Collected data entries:
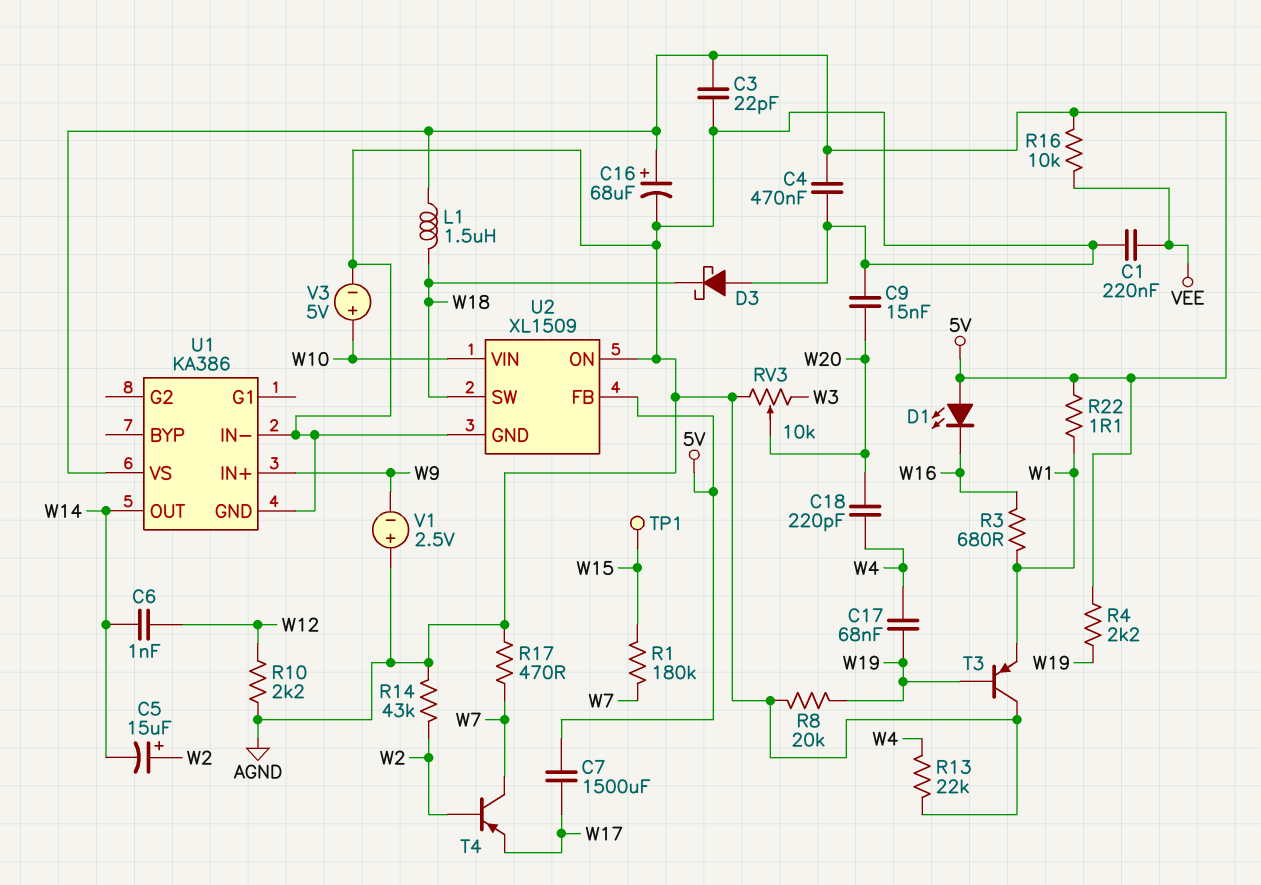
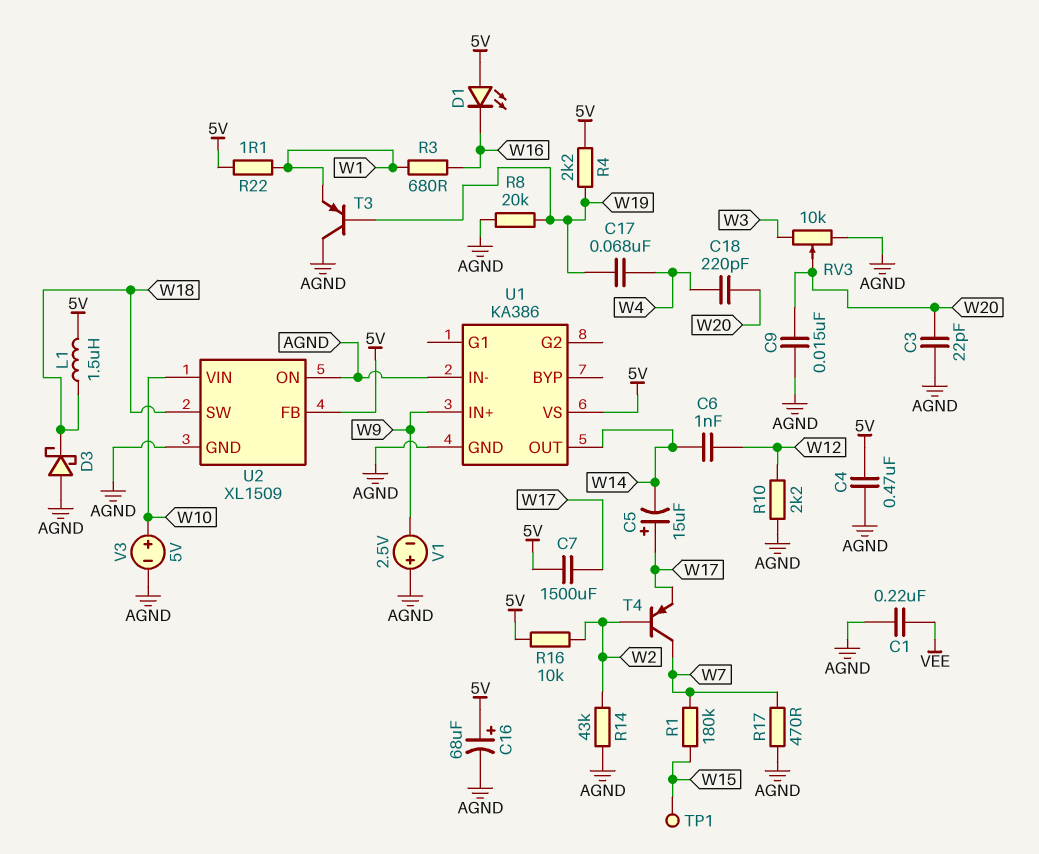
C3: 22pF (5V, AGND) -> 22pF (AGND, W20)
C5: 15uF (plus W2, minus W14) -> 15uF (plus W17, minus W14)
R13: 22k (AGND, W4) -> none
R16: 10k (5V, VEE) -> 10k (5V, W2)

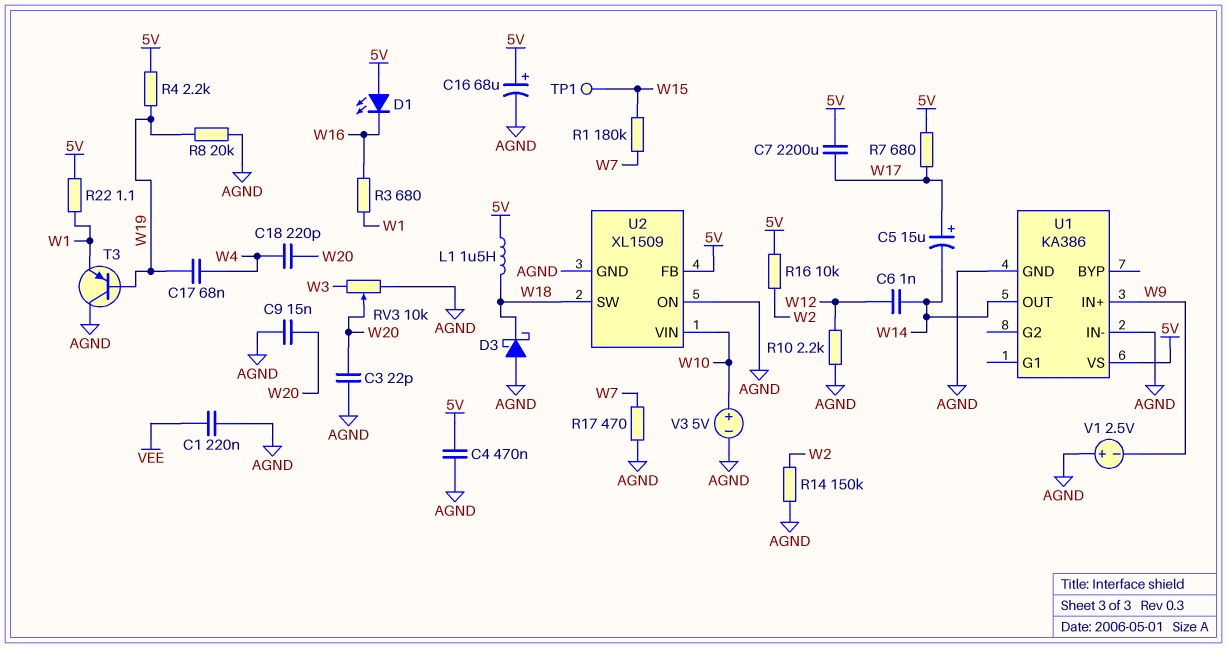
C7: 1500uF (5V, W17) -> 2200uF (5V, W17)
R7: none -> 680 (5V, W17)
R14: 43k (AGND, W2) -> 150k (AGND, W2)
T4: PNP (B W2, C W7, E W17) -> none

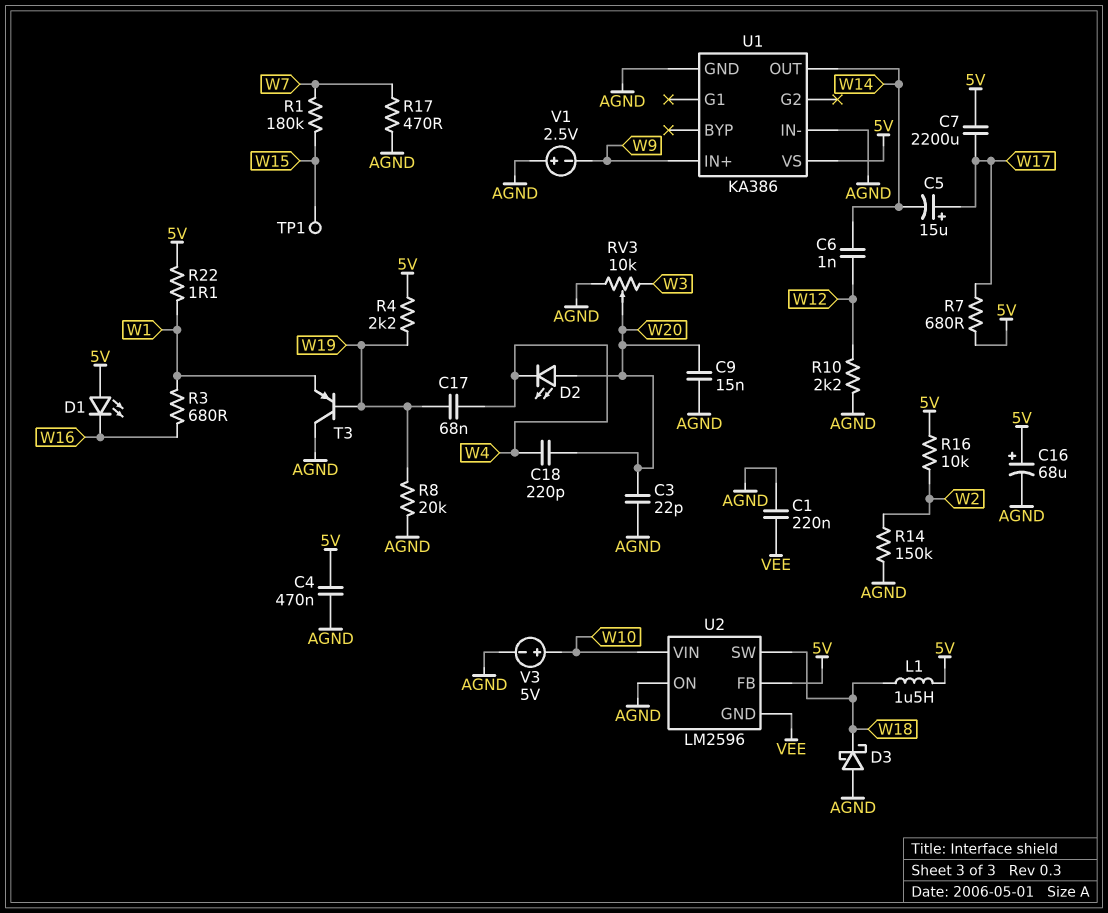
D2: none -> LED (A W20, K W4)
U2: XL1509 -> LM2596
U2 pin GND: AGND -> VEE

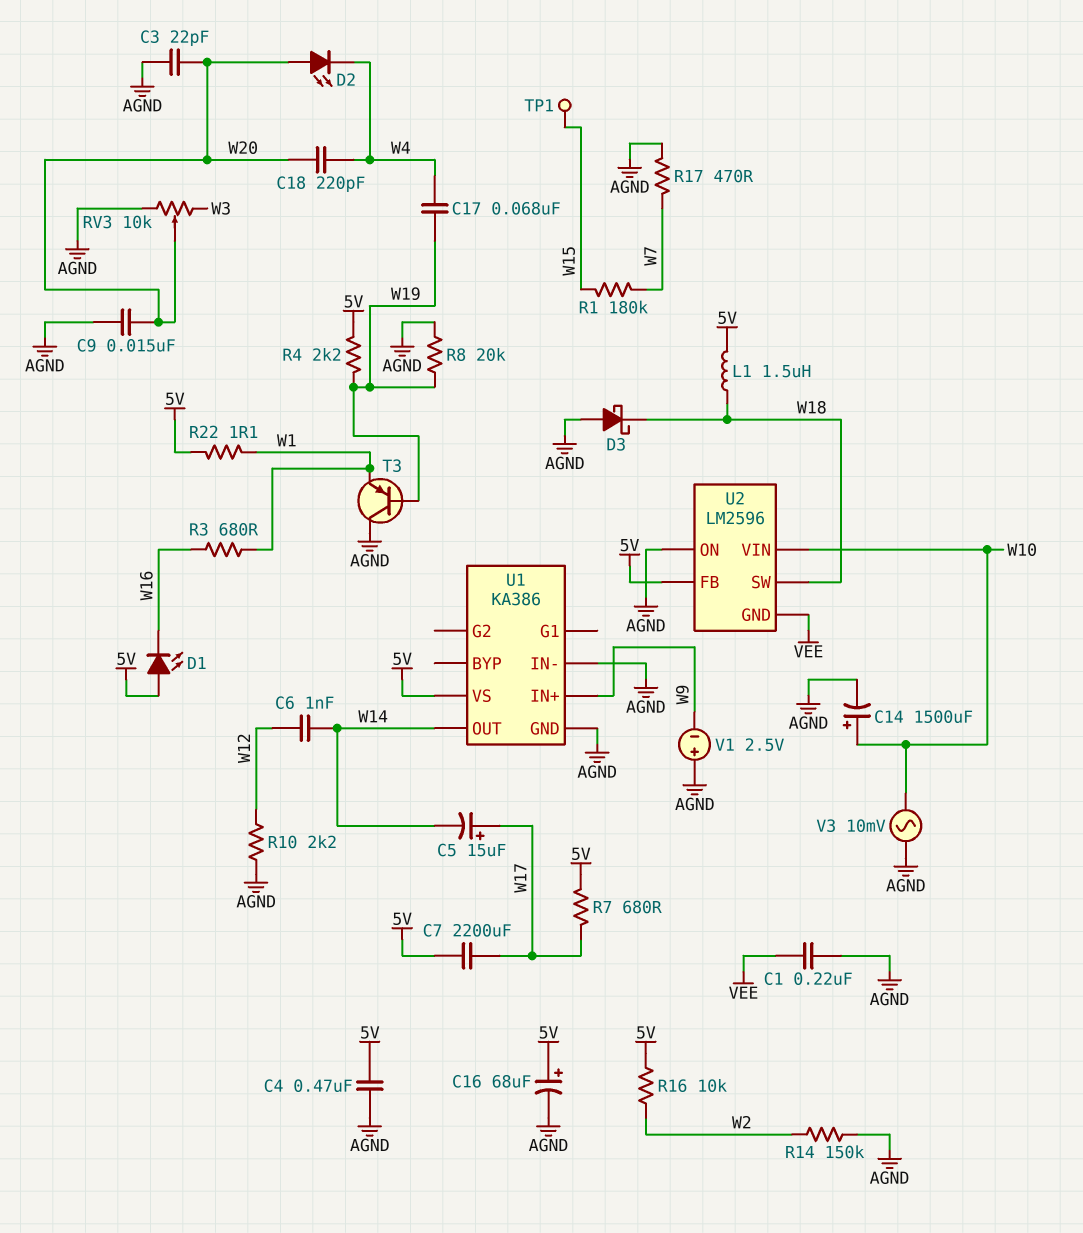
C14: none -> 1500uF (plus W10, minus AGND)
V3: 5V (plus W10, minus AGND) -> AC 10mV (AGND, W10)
* * *
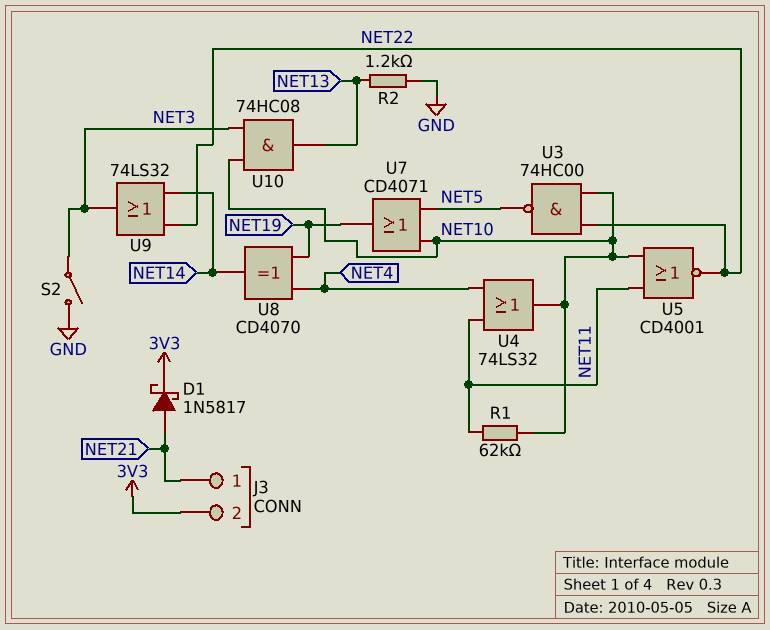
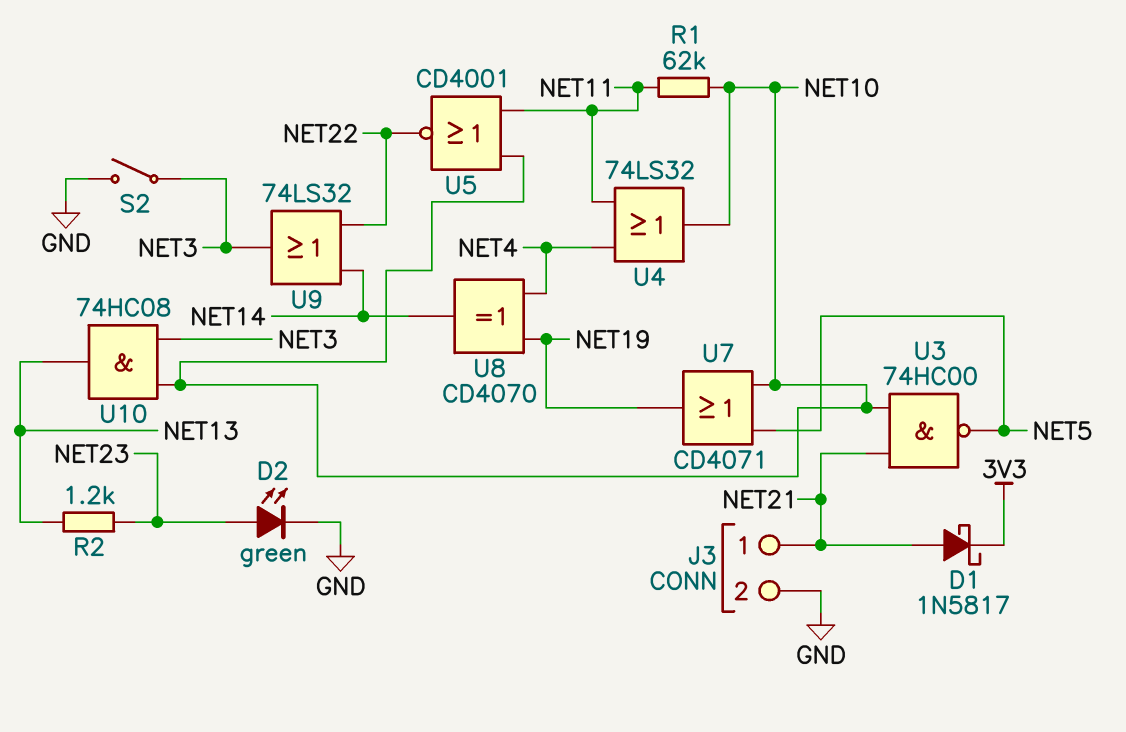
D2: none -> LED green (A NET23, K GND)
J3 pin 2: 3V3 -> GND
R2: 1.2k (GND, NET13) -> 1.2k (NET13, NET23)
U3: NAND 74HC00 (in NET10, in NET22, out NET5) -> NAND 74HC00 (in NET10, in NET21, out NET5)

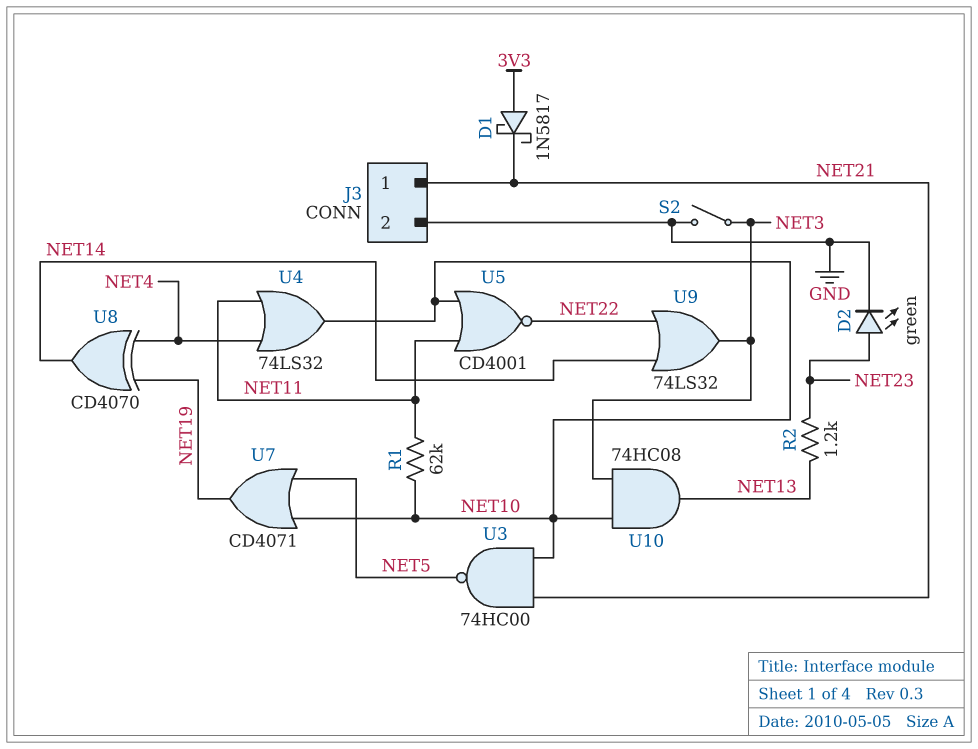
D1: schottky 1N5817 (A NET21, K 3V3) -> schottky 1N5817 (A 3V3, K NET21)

Work to be completed = What belongs in the answer is each line above from the line with "J3 pin 2: 3V3 -> GND" to the line with "D1: schottky 1N5817", inclusive, reproduced exactly and free of pictures.

Your solution =
J3 pin 2: 3V3 -> GND
R2: 1.2k (GND, NET13) -> 1.2k (NET13, NET23)
U3: NAND 74HC00 (in NET10, in NET22, out NET5) -> NAND 74HC00 (in NET10, in NET21, out NET5)

D1: schottky 1N5817 (A NET21, K 3V3) -> schottky 1N5817 (A 3V3, K NET21)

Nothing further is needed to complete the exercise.